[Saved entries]
+++

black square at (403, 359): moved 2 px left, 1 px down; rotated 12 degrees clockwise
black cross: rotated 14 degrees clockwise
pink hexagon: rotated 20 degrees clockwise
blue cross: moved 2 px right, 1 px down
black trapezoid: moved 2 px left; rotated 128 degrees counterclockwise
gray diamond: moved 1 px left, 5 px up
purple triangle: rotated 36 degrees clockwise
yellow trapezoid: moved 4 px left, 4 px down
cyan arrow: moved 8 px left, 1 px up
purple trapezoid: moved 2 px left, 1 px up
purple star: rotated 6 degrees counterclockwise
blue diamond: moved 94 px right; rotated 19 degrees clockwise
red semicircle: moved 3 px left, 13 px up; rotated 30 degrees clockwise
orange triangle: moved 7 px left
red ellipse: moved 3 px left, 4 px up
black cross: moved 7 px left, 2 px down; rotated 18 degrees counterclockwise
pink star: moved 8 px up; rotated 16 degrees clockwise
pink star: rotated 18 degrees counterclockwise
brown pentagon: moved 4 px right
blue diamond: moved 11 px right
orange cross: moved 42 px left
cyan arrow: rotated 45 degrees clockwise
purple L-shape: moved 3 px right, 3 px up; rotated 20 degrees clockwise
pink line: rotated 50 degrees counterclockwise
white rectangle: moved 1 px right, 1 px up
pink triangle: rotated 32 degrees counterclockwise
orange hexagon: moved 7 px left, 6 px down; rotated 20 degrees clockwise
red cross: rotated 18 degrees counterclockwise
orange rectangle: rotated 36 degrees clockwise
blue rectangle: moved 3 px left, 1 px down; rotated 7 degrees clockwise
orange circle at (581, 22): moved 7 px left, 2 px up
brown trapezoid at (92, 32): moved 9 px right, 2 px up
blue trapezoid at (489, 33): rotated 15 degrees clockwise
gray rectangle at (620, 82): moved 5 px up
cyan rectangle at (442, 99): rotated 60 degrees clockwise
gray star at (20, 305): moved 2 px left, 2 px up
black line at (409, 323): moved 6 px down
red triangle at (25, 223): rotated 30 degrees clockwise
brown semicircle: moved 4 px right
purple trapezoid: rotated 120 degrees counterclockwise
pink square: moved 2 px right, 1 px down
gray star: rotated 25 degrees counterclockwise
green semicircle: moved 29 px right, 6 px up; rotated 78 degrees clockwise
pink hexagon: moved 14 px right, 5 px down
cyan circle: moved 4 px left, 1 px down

+++

Description of the task: Nothing but the lines from the one containing "green semicircle: moved" through the last line of the data above should be set down, word for word.

Exercise solution:
green semicircle: moved 29 px right, 6 px up; rotated 78 degrees clockwise
pink hexagon: moved 14 px right, 5 px down
cyan circle: moved 4 px left, 1 px down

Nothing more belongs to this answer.